- _Action item_:
Omit all pictures, then retype exactly the lines from the one that contains "white shoe: 6 -> 1" through the end of the listing.

____

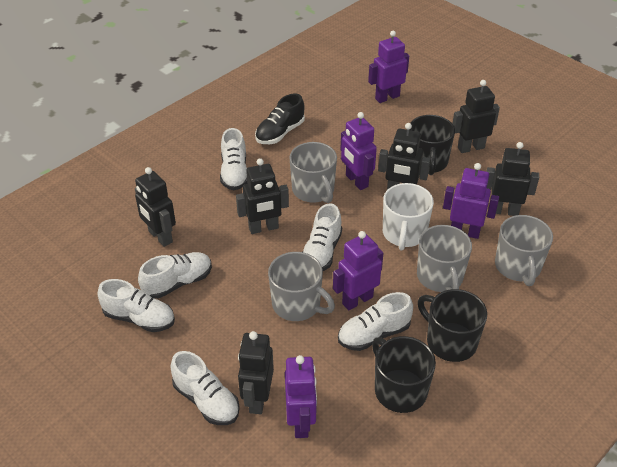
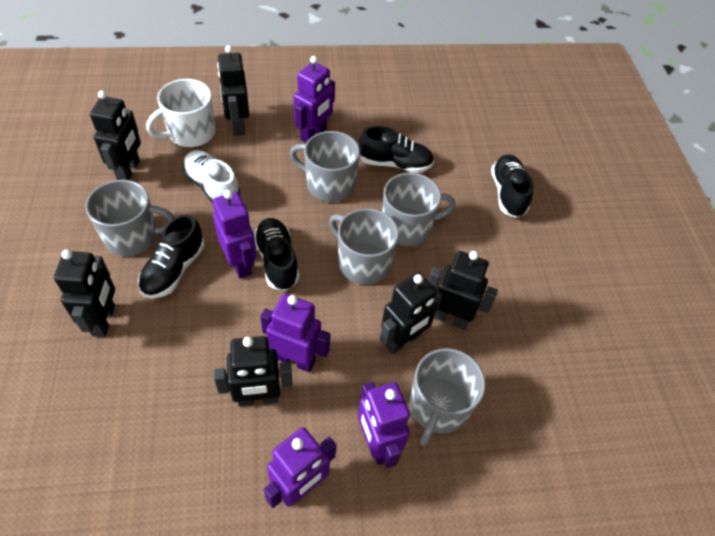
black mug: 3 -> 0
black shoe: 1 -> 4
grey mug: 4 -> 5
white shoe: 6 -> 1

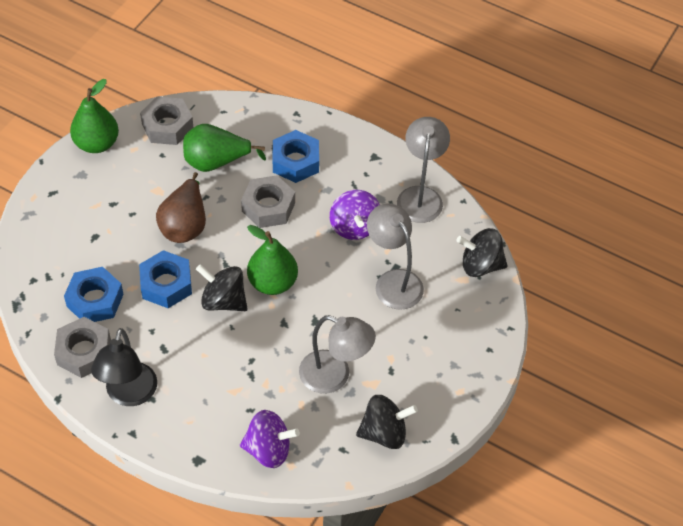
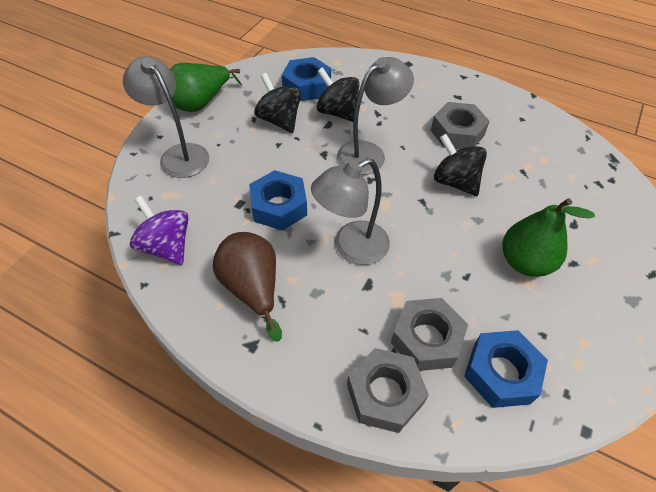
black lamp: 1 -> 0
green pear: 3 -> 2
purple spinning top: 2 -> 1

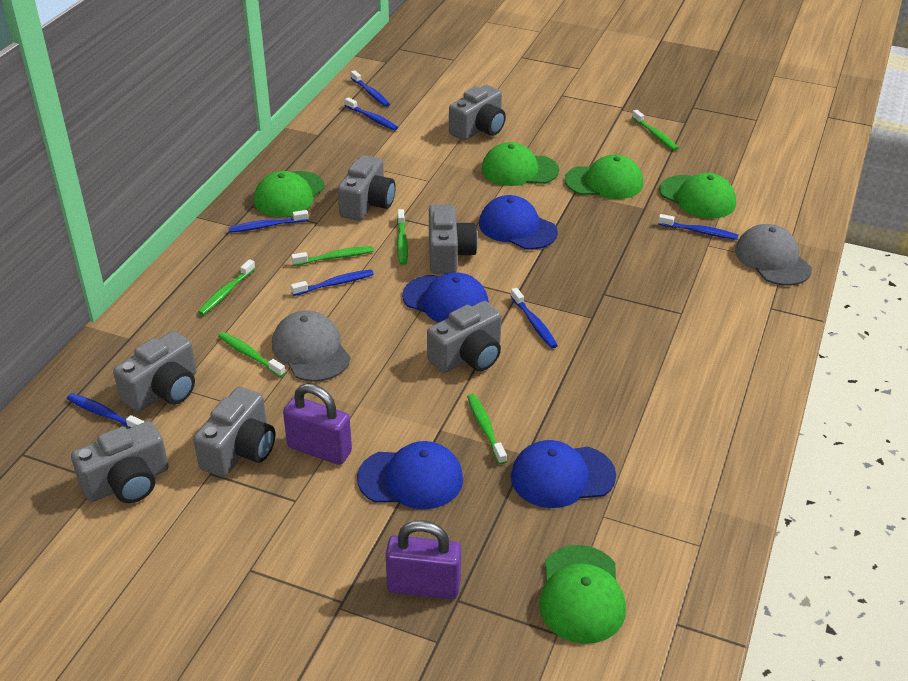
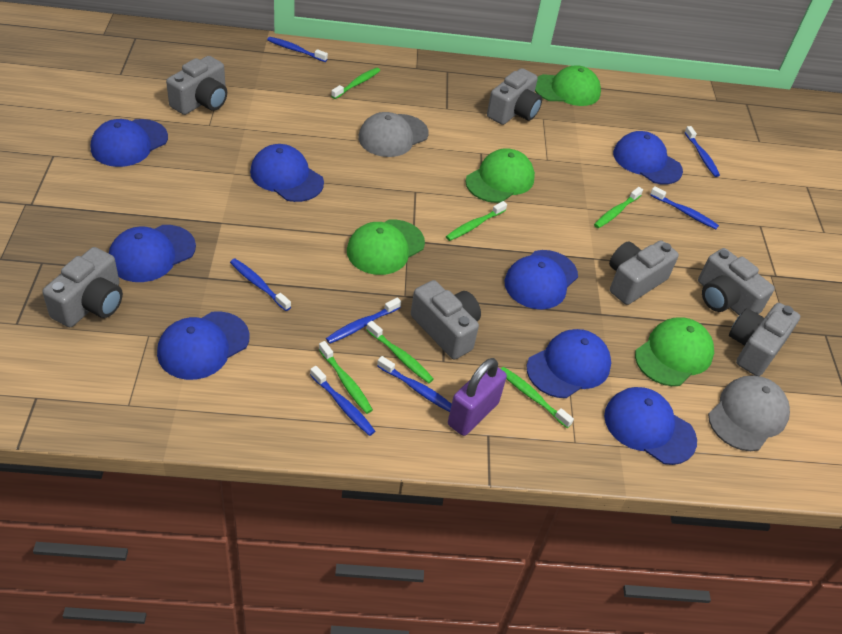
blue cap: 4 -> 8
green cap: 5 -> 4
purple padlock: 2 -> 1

____

- _Worked solution_:
white shoe: 6 -> 1

black lamp: 1 -> 0
green pear: 3 -> 2
purple spinning top: 2 -> 1

blue cap: 4 -> 8
green cap: 5 -> 4
purple padlock: 2 -> 1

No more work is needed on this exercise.